» Problem details: The result is the exact lines from the one containing "none -> blue brick A5 level 1" through the final line of the entries; leave out the pictures.

Scene difference descriptions:
========================
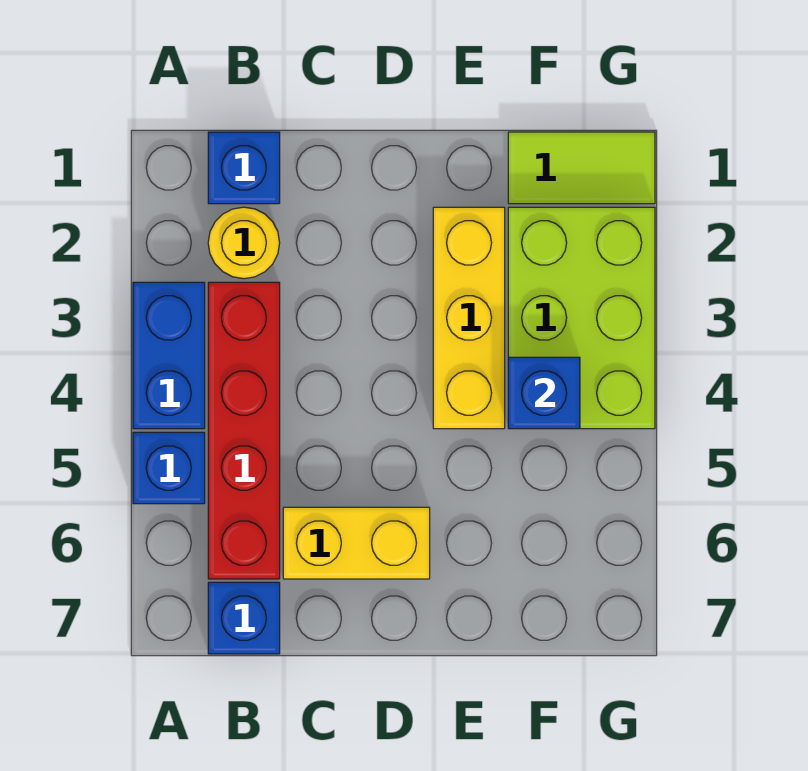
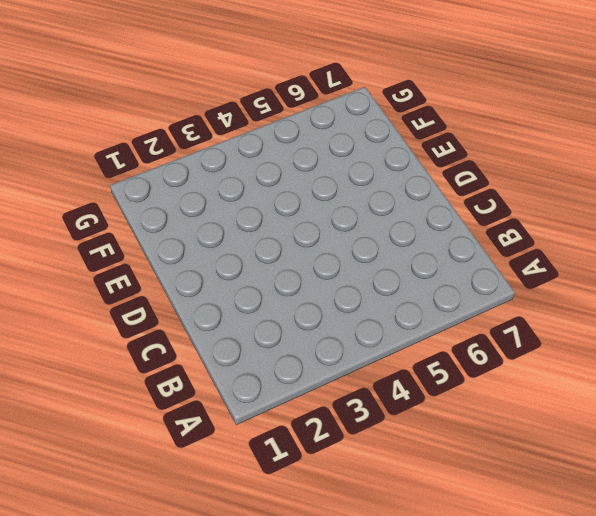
none -> blue brick A3:A4 level 1
none -> blue brick A5 level 1

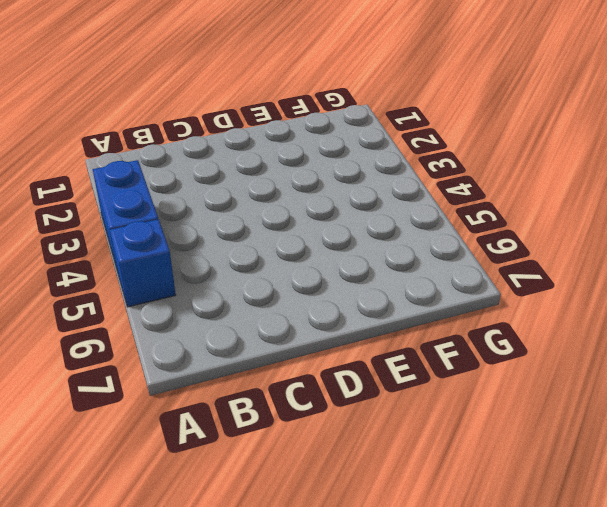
none -> blue brick B1 level 1
none -> yellow round brick B2 level 1

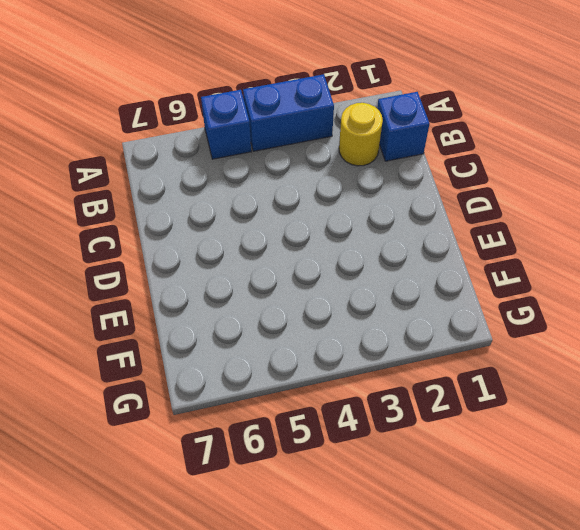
none -> red brick B3:B6 level 1
none -> blue brick B7 level 1

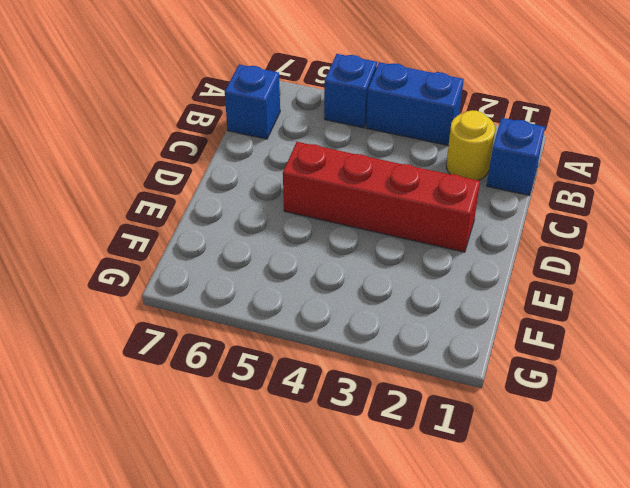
red brick D2:D5 level 1 -> red brick B3:B6 level 1
none -> yellow brick C6:D6 level 1
none -> yellow brick E2:E4 level 1

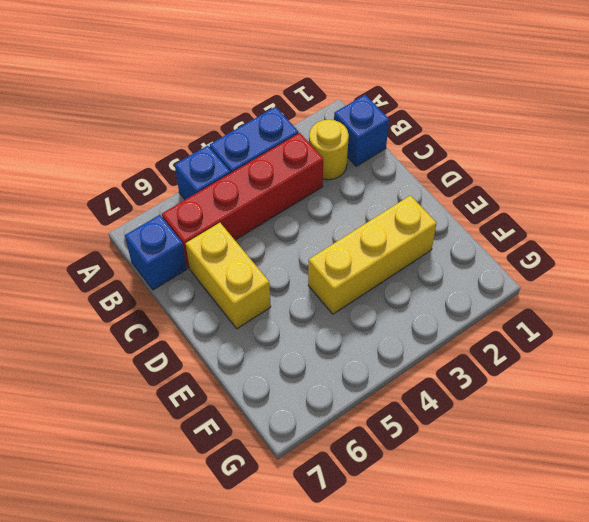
none -> lime tile F1:G1 level 1
none -> lime brick F2:G4 level 1

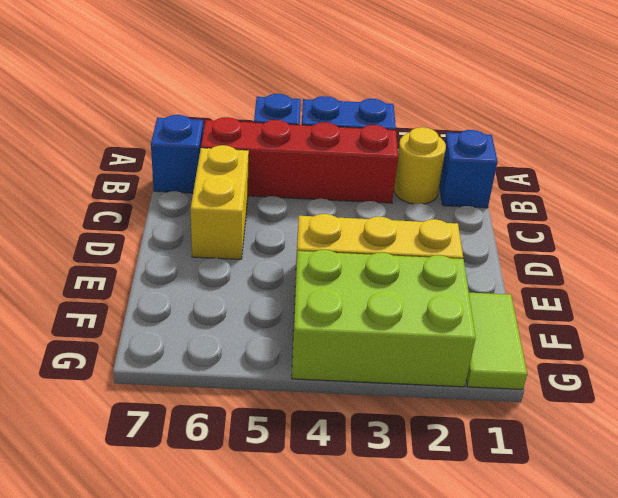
none -> blue brick F4 level 2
========================
» Result:
none -> blue brick A5 level 1

none -> blue brick B1 level 1
none -> yellow round brick B2 level 1

none -> red brick B3:B6 level 1
none -> blue brick B7 level 1

red brick D2:D5 level 1 -> red brick B3:B6 level 1
none -> yellow brick C6:D6 level 1
none -> yellow brick E2:E4 level 1

none -> lime tile F1:G1 level 1
none -> lime brick F2:G4 level 1

none -> blue brick F4 level 2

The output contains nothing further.